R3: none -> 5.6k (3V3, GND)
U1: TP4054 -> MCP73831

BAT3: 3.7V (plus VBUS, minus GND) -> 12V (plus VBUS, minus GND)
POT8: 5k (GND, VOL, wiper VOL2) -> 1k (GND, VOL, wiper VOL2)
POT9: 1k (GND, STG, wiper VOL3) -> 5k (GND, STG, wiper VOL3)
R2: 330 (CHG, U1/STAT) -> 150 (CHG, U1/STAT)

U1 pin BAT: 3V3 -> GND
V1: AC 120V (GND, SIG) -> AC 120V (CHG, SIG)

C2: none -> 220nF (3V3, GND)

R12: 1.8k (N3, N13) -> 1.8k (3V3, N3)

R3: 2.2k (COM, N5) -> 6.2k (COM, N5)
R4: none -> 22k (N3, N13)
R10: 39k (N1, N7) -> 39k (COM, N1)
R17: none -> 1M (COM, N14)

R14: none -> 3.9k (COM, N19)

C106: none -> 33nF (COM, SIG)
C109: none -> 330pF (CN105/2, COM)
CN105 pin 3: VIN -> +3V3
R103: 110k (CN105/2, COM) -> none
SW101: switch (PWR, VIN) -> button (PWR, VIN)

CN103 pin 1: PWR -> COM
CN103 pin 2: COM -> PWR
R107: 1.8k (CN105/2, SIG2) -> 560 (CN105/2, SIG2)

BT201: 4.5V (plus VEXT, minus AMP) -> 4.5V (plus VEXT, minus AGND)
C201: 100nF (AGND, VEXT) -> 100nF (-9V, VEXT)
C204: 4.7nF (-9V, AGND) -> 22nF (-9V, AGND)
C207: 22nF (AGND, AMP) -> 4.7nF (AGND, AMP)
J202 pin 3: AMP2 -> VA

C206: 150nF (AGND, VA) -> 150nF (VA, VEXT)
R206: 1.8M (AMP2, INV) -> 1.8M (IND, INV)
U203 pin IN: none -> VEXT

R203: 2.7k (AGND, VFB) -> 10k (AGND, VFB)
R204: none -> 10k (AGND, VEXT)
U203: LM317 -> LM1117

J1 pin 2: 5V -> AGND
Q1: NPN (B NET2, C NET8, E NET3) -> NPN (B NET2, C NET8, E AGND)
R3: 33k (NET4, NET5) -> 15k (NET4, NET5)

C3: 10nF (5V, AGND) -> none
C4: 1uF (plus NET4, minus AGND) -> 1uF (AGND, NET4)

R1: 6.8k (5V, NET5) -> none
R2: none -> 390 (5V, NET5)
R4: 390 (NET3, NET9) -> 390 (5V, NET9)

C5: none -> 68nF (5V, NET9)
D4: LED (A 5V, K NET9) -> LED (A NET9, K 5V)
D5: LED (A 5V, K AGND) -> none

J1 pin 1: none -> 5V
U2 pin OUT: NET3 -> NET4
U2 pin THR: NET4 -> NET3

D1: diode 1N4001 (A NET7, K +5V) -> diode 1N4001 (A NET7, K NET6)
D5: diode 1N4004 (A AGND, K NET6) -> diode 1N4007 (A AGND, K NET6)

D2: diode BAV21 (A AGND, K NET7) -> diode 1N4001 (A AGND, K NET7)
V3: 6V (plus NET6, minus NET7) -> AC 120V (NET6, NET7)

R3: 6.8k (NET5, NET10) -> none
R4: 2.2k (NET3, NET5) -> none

## Exercise details
Output all records verbatim.

## Output
R3: none -> 5.6k (3V3, GND)
U1: TP4054 -> MCP73831

BAT3: 3.7V (plus VBUS, minus GND) -> 12V (plus VBUS, minus GND)
POT8: 5k (GND, VOL, wiper VOL2) -> 1k (GND, VOL, wiper VOL2)
POT9: 1k (GND, STG, wiper VOL3) -> 5k (GND, STG, wiper VOL3)
R2: 330 (CHG, U1/STAT) -> 150 (CHG, U1/STAT)

U1 pin BAT: 3V3 -> GND
V1: AC 120V (GND, SIG) -> AC 120V (CHG, SIG)

C2: none -> 220nF (3V3, GND)

R12: 1.8k (N3, N13) -> 1.8k (3V3, N3)

R3: 2.2k (COM, N5) -> 6.2k (COM, N5)
R4: none -> 22k (N3, N13)
R10: 39k (N1, N7) -> 39k (COM, N1)
R17: none -> 1M (COM, N14)

R14: none -> 3.9k (COM, N19)

C106: none -> 33nF (COM, SIG)
C109: none -> 330pF (CN105/2, COM)
CN105 pin 3: VIN -> +3V3
R103: 110k (CN105/2, COM) -> none
SW101: switch (PWR, VIN) -> button (PWR, VIN)

CN103 pin 1: PWR -> COM
CN103 pin 2: COM -> PWR
R107: 1.8k (CN105/2, SIG2) -> 560 (CN105/2, SIG2)

BT201: 4.5V (plus VEXT, minus AMP) -> 4.5V (plus VEXT, minus AGND)
C201: 100nF (AGND, VEXT) -> 100nF (-9V, VEXT)
C204: 4.7nF (-9V, AGND) -> 22nF (-9V, AGND)
C207: 22nF (AGND, AMP) -> 4.7nF (AGND, AMP)
J202 pin 3: AMP2 -> VA

C206: 150nF (AGND, VA) -> 150nF (VA, VEXT)
R206: 1.8M (AMP2, INV) -> 1.8M (IND, INV)
U203 pin IN: none -> VEXT

R203: 2.7k (AGND, VFB) -> 10k (AGND, VFB)
R204: none -> 10k (AGND, VEXT)
U203: LM317 -> LM1117

J1 pin 2: 5V -> AGND
Q1: NPN (B NET2, C NET8, E NET3) -> NPN (B NET2, C NET8, E AGND)
R3: 33k (NET4, NET5) -> 15k (NET4, NET5)

C3: 10nF (5V, AGND) -> none
C4: 1uF (plus NET4, minus AGND) -> 1uF (AGND, NET4)

R1: 6.8k (5V, NET5) -> none
R2: none -> 390 (5V, NET5)
R4: 390 (NET3, NET9) -> 390 (5V, NET9)

C5: none -> 68nF (5V, NET9)
D4: LED (A 5V, K NET9) -> LED (A NET9, K 5V)
D5: LED (A 5V, K AGND) -> none

J1 pin 1: none -> 5V
U2 pin OUT: NET3 -> NET4
U2 pin THR: NET4 -> NET3

D1: diode 1N4001 (A NET7, K +5V) -> diode 1N4001 (A NET7, K NET6)
D5: diode 1N4004 (A AGND, K NET6) -> diode 1N4007 (A AGND, K NET6)

D2: diode BAV21 (A AGND, K NET7) -> diode 1N4001 (A AGND, K NET7)
V3: 6V (plus NET6, minus NET7) -> AC 120V (NET6, NET7)

R3: 6.8k (NET5, NET10) -> none
R4: 2.2k (NET3, NET5) -> none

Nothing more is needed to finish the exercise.